Data supplied:
=== Section Start ===

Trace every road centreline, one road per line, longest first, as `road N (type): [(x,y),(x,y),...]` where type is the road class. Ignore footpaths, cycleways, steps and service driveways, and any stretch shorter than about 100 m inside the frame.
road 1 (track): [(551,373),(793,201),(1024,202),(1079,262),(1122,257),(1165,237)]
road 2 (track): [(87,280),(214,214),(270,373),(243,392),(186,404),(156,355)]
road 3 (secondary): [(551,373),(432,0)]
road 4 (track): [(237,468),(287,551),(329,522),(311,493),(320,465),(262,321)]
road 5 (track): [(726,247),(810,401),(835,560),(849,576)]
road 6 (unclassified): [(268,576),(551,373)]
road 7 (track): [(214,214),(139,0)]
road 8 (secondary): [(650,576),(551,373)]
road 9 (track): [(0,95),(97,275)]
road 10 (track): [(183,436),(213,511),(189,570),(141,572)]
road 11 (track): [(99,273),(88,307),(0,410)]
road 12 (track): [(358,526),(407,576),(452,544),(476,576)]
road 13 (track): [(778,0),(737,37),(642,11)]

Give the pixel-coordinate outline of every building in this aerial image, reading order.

=== Section End ===
=== Section Start ===

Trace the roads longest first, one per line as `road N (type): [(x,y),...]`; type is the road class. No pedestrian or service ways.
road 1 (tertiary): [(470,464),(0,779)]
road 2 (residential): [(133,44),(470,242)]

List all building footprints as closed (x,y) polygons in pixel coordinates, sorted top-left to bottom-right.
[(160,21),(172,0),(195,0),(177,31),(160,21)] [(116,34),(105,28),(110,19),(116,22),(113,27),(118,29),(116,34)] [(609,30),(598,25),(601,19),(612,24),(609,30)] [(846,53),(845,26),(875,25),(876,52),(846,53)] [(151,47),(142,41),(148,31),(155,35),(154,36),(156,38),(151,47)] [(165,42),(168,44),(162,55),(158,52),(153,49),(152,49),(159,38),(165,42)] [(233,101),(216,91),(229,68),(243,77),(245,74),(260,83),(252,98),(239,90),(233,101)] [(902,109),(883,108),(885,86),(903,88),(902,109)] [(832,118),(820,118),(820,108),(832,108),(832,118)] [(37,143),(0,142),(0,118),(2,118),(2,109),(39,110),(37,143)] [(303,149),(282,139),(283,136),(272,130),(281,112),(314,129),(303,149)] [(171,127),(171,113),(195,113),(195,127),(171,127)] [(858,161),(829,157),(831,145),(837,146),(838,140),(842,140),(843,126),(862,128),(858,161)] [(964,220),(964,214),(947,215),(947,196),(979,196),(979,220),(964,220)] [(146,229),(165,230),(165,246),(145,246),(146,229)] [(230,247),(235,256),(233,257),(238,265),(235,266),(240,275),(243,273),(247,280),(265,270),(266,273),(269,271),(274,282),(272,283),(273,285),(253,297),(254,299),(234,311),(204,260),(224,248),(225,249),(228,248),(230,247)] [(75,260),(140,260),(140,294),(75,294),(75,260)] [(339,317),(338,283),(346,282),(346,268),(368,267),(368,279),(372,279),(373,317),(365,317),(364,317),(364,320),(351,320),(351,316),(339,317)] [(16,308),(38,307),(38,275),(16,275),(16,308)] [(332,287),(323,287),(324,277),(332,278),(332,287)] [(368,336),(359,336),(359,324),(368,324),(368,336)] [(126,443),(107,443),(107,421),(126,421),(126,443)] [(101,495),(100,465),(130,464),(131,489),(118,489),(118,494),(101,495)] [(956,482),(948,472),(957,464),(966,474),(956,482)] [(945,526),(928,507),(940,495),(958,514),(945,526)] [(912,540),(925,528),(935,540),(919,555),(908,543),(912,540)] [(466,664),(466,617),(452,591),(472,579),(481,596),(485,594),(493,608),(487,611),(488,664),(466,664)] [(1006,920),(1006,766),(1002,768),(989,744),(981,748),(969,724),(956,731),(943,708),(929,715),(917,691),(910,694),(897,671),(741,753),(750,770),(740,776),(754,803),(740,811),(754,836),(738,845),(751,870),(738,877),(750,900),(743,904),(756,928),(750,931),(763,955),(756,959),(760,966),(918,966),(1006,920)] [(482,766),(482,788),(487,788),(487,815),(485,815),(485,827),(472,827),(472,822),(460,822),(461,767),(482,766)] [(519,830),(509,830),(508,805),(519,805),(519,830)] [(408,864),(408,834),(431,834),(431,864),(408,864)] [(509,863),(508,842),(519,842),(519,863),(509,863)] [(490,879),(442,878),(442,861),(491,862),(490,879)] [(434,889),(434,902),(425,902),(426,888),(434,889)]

=== Section End ===
=== Section Start ===

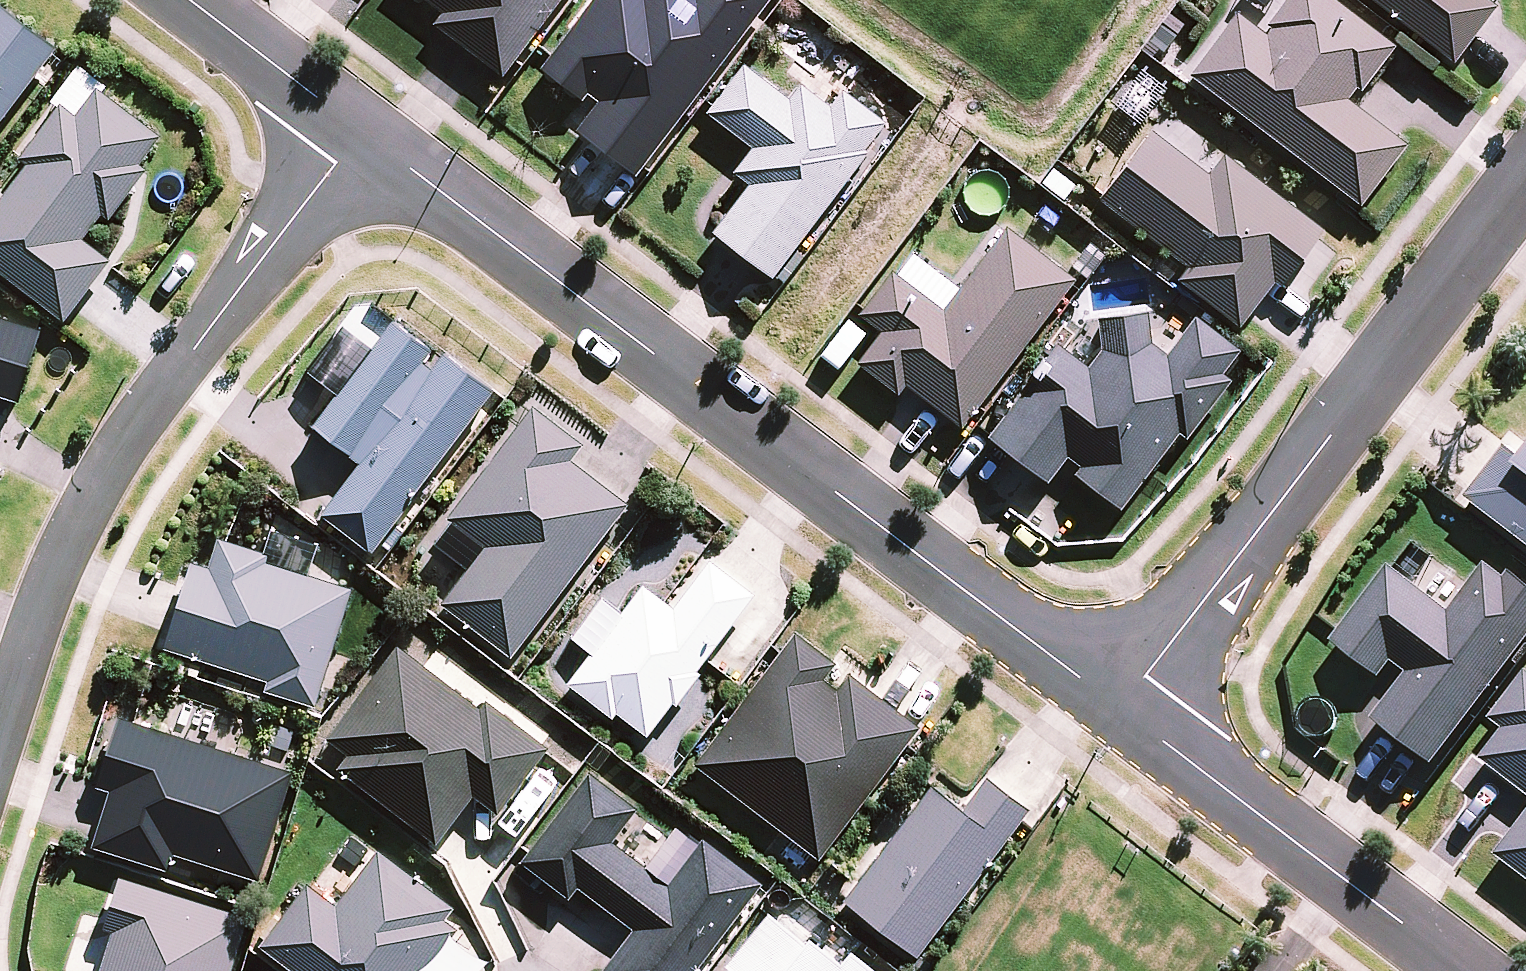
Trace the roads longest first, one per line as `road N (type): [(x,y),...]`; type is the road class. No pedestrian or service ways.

=== Section End ===

Activity: All that belongs in your answer is the stretch of entries above from the line with "Trace every road" through the line with "Give the pixel-coordinate", printed exactly.

Your response:
Trace every road centreline, one road per line, longest first, as `road N (type): [(x,y),(x,y),...]` where type is the road class. Ignore footpaths, cycleways, steps and service driveways, and any stretch shorter than about 100 m inside the frame.
road 1 (track): [(551,373),(793,201),(1024,202),(1079,262),(1122,257),(1165,237)]
road 2 (track): [(87,280),(214,214),(270,373),(243,392),(186,404),(156,355)]
road 3 (secondary): [(551,373),(432,0)]
road 4 (track): [(237,468),(287,551),(329,522),(311,493),(320,465),(262,321)]
road 5 (track): [(726,247),(810,401),(835,560),(849,576)]
road 6 (unclassified): [(268,576),(551,373)]
road 7 (track): [(214,214),(139,0)]
road 8 (secondary): [(650,576),(551,373)]
road 9 (track): [(0,95),(97,275)]
road 10 (track): [(183,436),(213,511),(189,570),(141,572)]
road 11 (track): [(99,273),(88,307),(0,410)]
road 12 (track): [(358,526),(407,576),(452,544),(476,576)]
road 13 (track): [(778,0),(737,37),(642,11)]

Give the pixel-coordinate outline of every building in this aerial image, reading order.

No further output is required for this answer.